§ Given information
..........
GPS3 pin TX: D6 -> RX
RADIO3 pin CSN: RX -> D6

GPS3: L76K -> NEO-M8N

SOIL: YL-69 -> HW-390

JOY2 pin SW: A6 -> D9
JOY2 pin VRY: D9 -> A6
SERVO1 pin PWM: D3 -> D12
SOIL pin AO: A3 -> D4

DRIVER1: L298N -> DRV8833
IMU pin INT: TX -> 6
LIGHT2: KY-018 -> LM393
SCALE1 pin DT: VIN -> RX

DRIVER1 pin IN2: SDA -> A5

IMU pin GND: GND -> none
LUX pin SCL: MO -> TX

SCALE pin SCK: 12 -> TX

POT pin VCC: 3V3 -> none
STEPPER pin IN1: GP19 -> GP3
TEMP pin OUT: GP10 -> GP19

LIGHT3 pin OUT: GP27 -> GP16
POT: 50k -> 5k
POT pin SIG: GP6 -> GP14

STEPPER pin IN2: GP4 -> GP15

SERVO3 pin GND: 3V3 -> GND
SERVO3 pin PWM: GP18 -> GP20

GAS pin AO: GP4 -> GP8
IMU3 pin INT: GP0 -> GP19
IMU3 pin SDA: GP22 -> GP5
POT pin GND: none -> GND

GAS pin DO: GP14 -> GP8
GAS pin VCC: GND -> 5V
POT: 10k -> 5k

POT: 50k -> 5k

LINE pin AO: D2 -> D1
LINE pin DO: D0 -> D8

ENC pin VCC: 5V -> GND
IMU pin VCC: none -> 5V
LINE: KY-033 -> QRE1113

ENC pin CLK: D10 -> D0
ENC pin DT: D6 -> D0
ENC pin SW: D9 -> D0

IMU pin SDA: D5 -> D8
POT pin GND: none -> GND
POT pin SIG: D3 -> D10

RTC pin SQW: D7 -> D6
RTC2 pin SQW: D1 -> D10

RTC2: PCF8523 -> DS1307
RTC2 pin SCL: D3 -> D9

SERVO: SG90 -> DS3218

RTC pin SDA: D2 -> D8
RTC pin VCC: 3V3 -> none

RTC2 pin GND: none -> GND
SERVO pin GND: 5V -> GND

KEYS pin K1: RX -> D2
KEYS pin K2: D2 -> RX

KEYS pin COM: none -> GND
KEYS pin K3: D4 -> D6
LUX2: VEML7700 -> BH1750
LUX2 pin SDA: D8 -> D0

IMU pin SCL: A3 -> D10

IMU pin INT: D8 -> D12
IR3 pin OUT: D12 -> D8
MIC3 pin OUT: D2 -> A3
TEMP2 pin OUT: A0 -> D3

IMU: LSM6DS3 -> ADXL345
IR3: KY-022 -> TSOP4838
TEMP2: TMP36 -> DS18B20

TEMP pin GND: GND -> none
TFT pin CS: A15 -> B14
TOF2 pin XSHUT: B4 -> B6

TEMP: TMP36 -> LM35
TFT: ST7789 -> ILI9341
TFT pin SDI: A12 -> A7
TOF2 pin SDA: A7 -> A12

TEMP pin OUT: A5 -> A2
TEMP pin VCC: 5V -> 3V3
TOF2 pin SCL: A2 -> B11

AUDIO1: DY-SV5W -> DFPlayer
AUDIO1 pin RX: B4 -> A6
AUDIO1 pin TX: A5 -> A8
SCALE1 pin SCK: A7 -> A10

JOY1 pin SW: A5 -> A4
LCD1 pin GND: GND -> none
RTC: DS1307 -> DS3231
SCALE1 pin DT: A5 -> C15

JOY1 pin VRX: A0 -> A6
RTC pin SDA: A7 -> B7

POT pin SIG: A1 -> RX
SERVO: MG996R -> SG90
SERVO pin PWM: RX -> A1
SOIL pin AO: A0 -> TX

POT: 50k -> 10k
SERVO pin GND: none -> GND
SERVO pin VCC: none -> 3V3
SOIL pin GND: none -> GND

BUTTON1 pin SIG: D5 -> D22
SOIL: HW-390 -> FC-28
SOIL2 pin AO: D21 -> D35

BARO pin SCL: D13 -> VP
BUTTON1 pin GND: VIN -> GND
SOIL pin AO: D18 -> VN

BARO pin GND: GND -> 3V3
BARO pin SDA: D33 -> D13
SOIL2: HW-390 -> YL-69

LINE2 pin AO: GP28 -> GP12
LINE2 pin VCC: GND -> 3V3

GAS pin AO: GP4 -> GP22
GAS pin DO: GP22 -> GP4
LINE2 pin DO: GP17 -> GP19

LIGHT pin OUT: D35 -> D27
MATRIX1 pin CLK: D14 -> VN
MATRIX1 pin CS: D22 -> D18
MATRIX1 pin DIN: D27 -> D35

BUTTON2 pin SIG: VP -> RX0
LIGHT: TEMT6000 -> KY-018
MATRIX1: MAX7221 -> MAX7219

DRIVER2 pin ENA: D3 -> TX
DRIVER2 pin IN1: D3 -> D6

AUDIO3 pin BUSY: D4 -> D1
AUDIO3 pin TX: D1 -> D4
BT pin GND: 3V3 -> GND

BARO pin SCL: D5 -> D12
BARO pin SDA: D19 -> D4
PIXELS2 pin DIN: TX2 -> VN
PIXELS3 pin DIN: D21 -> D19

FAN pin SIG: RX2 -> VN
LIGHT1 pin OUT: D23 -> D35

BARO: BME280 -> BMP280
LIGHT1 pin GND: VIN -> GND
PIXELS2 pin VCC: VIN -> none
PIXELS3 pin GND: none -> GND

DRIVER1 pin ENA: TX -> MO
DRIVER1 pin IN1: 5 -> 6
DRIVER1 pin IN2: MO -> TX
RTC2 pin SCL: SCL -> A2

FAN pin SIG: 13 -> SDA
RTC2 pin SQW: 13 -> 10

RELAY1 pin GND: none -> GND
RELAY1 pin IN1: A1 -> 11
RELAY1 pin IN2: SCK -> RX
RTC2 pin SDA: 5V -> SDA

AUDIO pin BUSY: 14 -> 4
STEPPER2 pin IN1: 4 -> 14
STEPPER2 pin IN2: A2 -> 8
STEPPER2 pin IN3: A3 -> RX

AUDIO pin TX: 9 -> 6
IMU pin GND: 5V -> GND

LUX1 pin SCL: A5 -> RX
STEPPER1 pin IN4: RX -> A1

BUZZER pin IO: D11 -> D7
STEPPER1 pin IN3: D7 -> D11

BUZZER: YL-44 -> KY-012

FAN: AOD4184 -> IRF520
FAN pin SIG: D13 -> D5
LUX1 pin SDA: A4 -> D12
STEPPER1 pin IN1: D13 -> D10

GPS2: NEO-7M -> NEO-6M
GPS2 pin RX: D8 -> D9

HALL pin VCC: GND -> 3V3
..........
§ Exercise
Copy all of the data above, character for character.

§ Task solution
GPS3 pin TX: D6 -> RX
RADIO3 pin CSN: RX -> D6

GPS3: L76K -> NEO-M8N

SOIL: YL-69 -> HW-390

JOY2 pin SW: A6 -> D9
JOY2 pin VRY: D9 -> A6
SERVO1 pin PWM: D3 -> D12
SOIL pin AO: A3 -> D4

DRIVER1: L298N -> DRV8833
IMU pin INT: TX -> 6
LIGHT2: KY-018 -> LM393
SCALE1 pin DT: VIN -> RX

DRIVER1 pin IN2: SDA -> A5

IMU pin GND: GND -> none
LUX pin SCL: MO -> TX

SCALE pin SCK: 12 -> TX

POT pin VCC: 3V3 -> none
STEPPER pin IN1: GP19 -> GP3
TEMP pin OUT: GP10 -> GP19

LIGHT3 pin OUT: GP27 -> GP16
POT: 50k -> 5k
POT pin SIG: GP6 -> GP14

STEPPER pin IN2: GP4 -> GP15

SERVO3 pin GND: 3V3 -> GND
SERVO3 pin PWM: GP18 -> GP20

GAS pin AO: GP4 -> GP8
IMU3 pin INT: GP0 -> GP19
IMU3 pin SDA: GP22 -> GP5
POT pin GND: none -> GND

GAS pin DO: GP14 -> GP8
GAS pin VCC: GND -> 5V
POT: 10k -> 5k

POT: 50k -> 5k

LINE pin AO: D2 -> D1
LINE pin DO: D0 -> D8

ENC pin VCC: 5V -> GND
IMU pin VCC: none -> 5V
LINE: KY-033 -> QRE1113

ENC pin CLK: D10 -> D0
ENC pin DT: D6 -> D0
ENC pin SW: D9 -> D0

IMU pin SDA: D5 -> D8
POT pin GND: none -> GND
POT pin SIG: D3 -> D10

RTC pin SQW: D7 -> D6
RTC2 pin SQW: D1 -> D10

RTC2: PCF8523 -> DS1307
RTC2 pin SCL: D3 -> D9

SERVO: SG90 -> DS3218

RTC pin SDA: D2 -> D8
RTC pin VCC: 3V3 -> none

RTC2 pin GND: none -> GND
SERVO pin GND: 5V -> GND

KEYS pin K1: RX -> D2
KEYS pin K2: D2 -> RX

KEYS pin COM: none -> GND
KEYS pin K3: D4 -> D6
LUX2: VEML7700 -> BH1750
LUX2 pin SDA: D8 -> D0

IMU pin SCL: A3 -> D10

IMU pin INT: D8 -> D12
IR3 pin OUT: D12 -> D8
MIC3 pin OUT: D2 -> A3
TEMP2 pin OUT: A0 -> D3

IMU: LSM6DS3 -> ADXL345
IR3: KY-022 -> TSOP4838
TEMP2: TMP36 -> DS18B20

TEMP pin GND: GND -> none
TFT pin CS: A15 -> B14
TOF2 pin XSHUT: B4 -> B6

TEMP: TMP36 -> LM35
TFT: ST7789 -> ILI9341
TFT pin SDI: A12 -> A7
TOF2 pin SDA: A7 -> A12

TEMP pin OUT: A5 -> A2
TEMP pin VCC: 5V -> 3V3
TOF2 pin SCL: A2 -> B11

AUDIO1: DY-SV5W -> DFPlayer
AUDIO1 pin RX: B4 -> A6
AUDIO1 pin TX: A5 -> A8
SCALE1 pin SCK: A7 -> A10

JOY1 pin SW: A5 -> A4
LCD1 pin GND: GND -> none
RTC: DS1307 -> DS3231
SCALE1 pin DT: A5 -> C15

JOY1 pin VRX: A0 -> A6
RTC pin SDA: A7 -> B7

POT pin SIG: A1 -> RX
SERVO: MG996R -> SG90
SERVO pin PWM: RX -> A1
SOIL pin AO: A0 -> TX

POT: 50k -> 10k
SERVO pin GND: none -> GND
SERVO pin VCC: none -> 3V3
SOIL pin GND: none -> GND

BUTTON1 pin SIG: D5 -> D22
SOIL: HW-390 -> FC-28
SOIL2 pin AO: D21 -> D35

BARO pin SCL: D13 -> VP
BUTTON1 pin GND: VIN -> GND
SOIL pin AO: D18 -> VN

BARO pin GND: GND -> 3V3
BARO pin SDA: D33 -> D13
SOIL2: HW-390 -> YL-69

LINE2 pin AO: GP28 -> GP12
LINE2 pin VCC: GND -> 3V3

GAS pin AO: GP4 -> GP22
GAS pin DO: GP22 -> GP4
LINE2 pin DO: GP17 -> GP19

LIGHT pin OUT: D35 -> D27
MATRIX1 pin CLK: D14 -> VN
MATRIX1 pin CS: D22 -> D18
MATRIX1 pin DIN: D27 -> D35

BUTTON2 pin SIG: VP -> RX0
LIGHT: TEMT6000 -> KY-018
MATRIX1: MAX7221 -> MAX7219

DRIVER2 pin ENA: D3 -> TX
DRIVER2 pin IN1: D3 -> D6

AUDIO3 pin BUSY: D4 -> D1
AUDIO3 pin TX: D1 -> D4
BT pin GND: 3V3 -> GND

BARO pin SCL: D5 -> D12
BARO pin SDA: D19 -> D4
PIXELS2 pin DIN: TX2 -> VN
PIXELS3 pin DIN: D21 -> D19

FAN pin SIG: RX2 -> VN
LIGHT1 pin OUT: D23 -> D35

BARO: BME280 -> BMP280
LIGHT1 pin GND: VIN -> GND
PIXELS2 pin VCC: VIN -> none
PIXELS3 pin GND: none -> GND

DRIVER1 pin ENA: TX -> MO
DRIVER1 pin IN1: 5 -> 6
DRIVER1 pin IN2: MO -> TX
RTC2 pin SCL: SCL -> A2

FAN pin SIG: 13 -> SDA
RTC2 pin SQW: 13 -> 10

RELAY1 pin GND: none -> GND
RELAY1 pin IN1: A1 -> 11
RELAY1 pin IN2: SCK -> RX
RTC2 pin SDA: 5V -> SDA

AUDIO pin BUSY: 14 -> 4
STEPPER2 pin IN1: 4 -> 14
STEPPER2 pin IN2: A2 -> 8
STEPPER2 pin IN3: A3 -> RX

AUDIO pin TX: 9 -> 6
IMU pin GND: 5V -> GND

LUX1 pin SCL: A5 -> RX
STEPPER1 pin IN4: RX -> A1

BUZZER pin IO: D11 -> D7
STEPPER1 pin IN3: D7 -> D11

BUZZER: YL-44 -> KY-012

FAN: AOD4184 -> IRF520
FAN pin SIG: D13 -> D5
LUX1 pin SDA: A4 -> D12
STEPPER1 pin IN1: D13 -> D10

GPS2: NEO-7M -> NEO-6M
GPS2 pin RX: D8 -> D9

HALL pin VCC: GND -> 3V3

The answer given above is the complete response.